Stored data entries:
BEGIN

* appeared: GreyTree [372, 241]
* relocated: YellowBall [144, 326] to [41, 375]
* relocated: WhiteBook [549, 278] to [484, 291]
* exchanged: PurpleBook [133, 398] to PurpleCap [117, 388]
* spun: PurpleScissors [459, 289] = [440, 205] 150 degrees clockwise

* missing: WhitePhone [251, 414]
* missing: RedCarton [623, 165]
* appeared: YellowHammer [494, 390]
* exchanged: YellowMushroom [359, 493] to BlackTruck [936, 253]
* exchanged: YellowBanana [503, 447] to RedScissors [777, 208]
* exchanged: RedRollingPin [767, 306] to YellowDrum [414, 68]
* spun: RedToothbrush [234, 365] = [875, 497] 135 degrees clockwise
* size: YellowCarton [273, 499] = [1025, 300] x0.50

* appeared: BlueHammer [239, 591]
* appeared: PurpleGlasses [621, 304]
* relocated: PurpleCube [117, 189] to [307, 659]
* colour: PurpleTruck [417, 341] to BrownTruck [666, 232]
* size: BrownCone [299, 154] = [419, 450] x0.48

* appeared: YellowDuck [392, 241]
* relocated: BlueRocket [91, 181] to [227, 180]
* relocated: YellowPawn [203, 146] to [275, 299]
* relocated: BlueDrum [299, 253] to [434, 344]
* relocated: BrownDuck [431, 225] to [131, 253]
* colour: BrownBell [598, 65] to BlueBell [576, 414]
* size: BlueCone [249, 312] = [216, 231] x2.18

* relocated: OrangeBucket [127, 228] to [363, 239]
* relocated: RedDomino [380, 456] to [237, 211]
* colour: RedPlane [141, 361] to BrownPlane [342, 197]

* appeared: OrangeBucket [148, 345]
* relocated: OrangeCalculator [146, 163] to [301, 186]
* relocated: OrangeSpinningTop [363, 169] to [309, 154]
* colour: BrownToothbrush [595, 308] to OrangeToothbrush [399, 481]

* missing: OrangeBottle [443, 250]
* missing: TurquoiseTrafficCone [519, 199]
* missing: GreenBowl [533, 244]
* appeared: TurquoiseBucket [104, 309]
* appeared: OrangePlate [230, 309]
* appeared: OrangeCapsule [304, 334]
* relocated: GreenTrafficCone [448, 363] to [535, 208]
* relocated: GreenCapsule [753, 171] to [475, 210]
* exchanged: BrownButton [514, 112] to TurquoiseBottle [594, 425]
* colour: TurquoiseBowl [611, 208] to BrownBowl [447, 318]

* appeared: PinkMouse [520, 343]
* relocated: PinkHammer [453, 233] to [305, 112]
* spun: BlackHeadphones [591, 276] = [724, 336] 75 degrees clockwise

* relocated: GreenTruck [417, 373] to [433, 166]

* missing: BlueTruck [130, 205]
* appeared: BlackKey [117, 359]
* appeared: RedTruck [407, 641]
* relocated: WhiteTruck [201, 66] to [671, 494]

END

*Exercise prompt*
The required output is the exact run of lines from the beginning of the records to the line with "PurpleCap [117, 388]", that line included.

*Task answer*
* appeared: GreyTree [372, 241]
* relocated: YellowBall [144, 326] to [41, 375]
* relocated: WhiteBook [549, 278] to [484, 291]
* exchanged: PurpleBook [133, 398] to PurpleCap [117, 388]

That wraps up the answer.